* _Prompt_:
Without changing a word, repeat the data, and include no pictures.

* _Data section_:
-.-.-

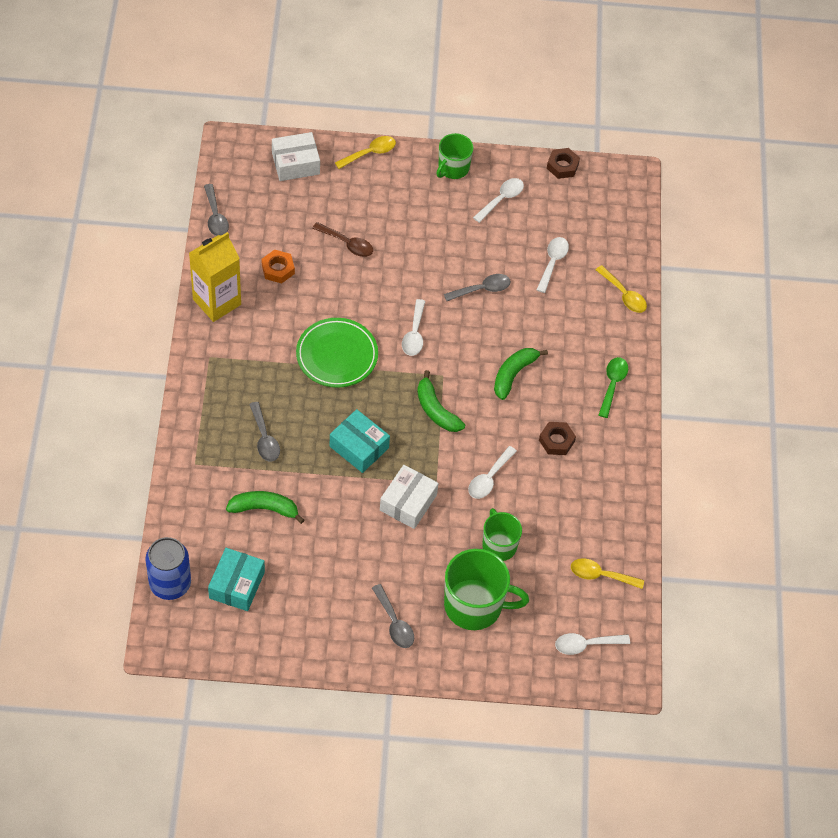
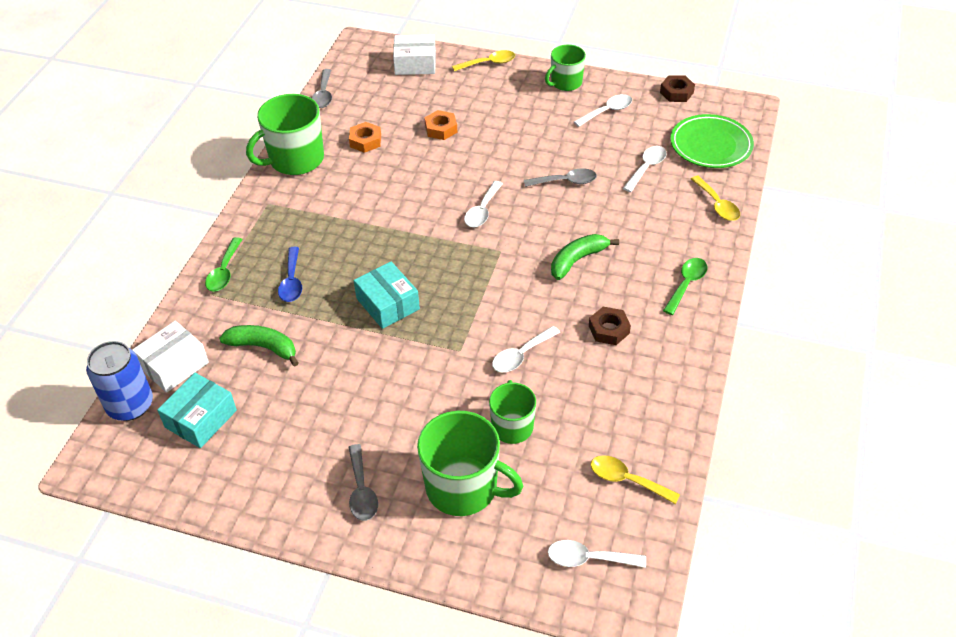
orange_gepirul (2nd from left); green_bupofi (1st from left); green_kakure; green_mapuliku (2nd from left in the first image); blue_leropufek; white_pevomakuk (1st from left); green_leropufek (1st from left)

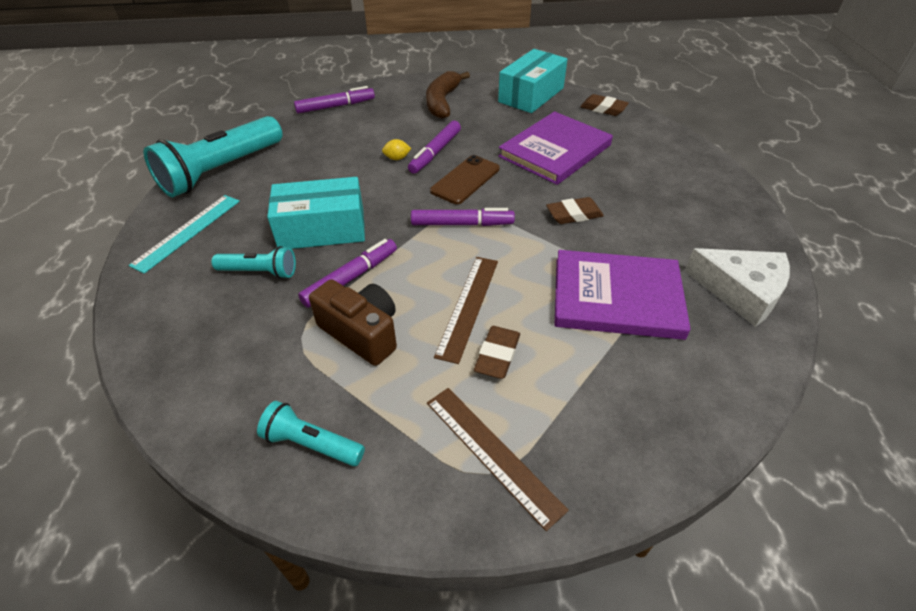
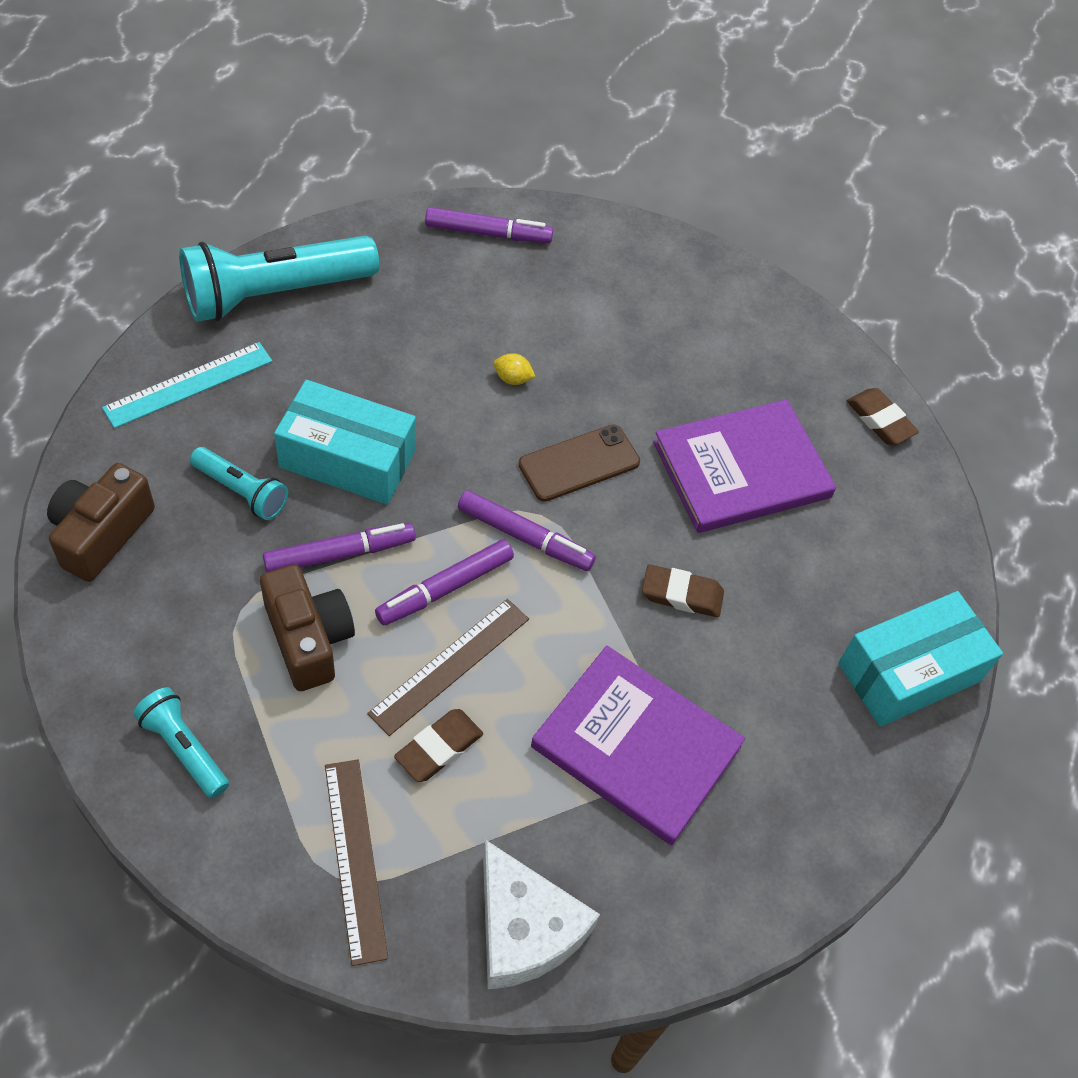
turquoise_pevomakuk (2nd from left); brown_mapuliku; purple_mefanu (2nd from left); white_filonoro; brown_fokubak (1st from left)

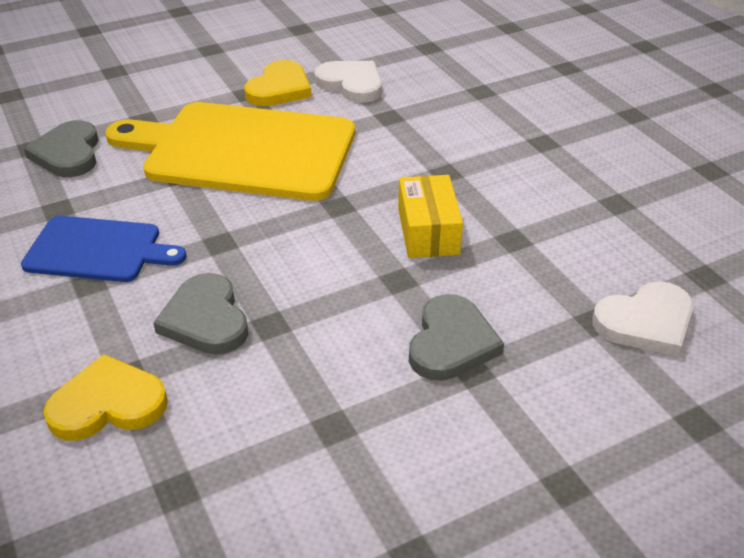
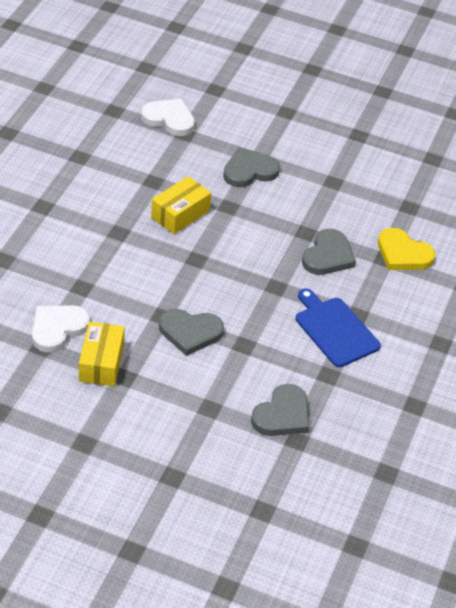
yellow_pevomakuk (1st from left); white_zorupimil (1st from left); grey_zorupimil (1st from left)

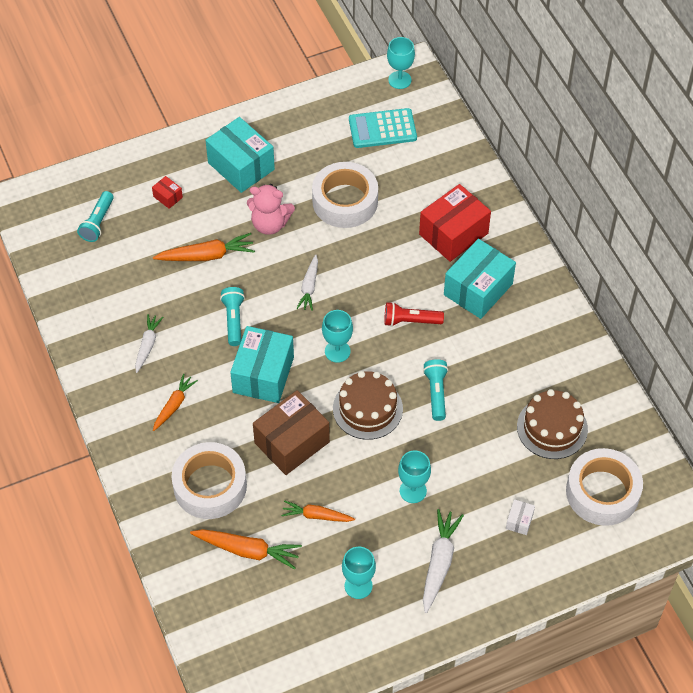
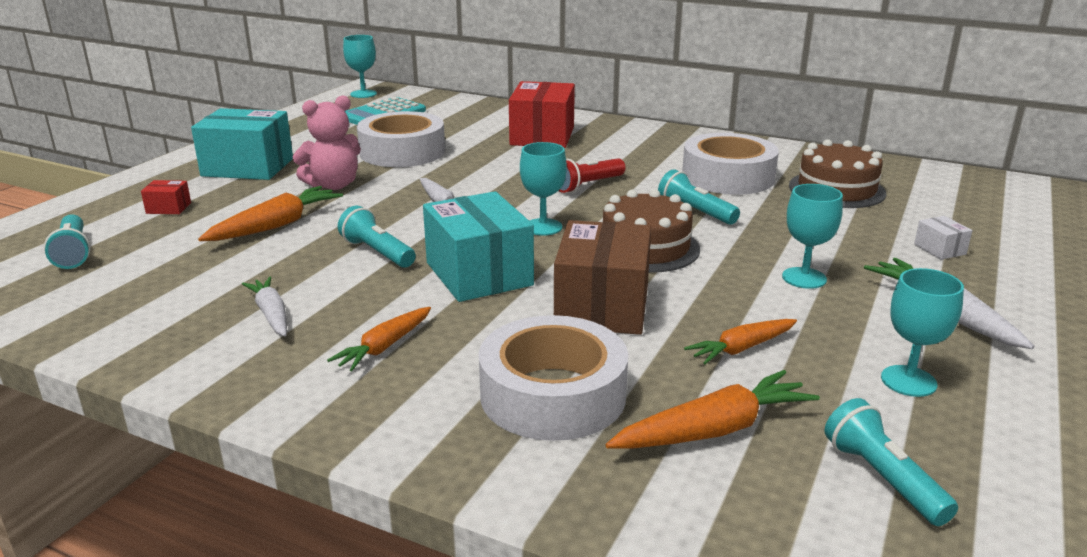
turquoise_pevomakuk (3rd from left in the first image); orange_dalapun (2nd from left); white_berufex (3rd from left);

-.-.-

* _Response for this exercise_:
orange_gepirul (2nd from left); green_bupofi (1st from left); green_kakure; green_mapuliku (2nd from left in the first image); blue_leropufek; white_pevomakuk (1st from left); green_leropufek (1st from left)

turquoise_pevomakuk (2nd from left); brown_mapuliku; purple_mefanu (2nd from left); white_filonoro; brown_fokubak (1st from left)

yellow_pevomakuk (1st from left); white_zorupimil (1st from left); grey_zorupimil (1st from left)

turquoise_pevomakuk (3rd from left in the first image); orange_dalapun (2nd from left); white_berufex (3rd from left);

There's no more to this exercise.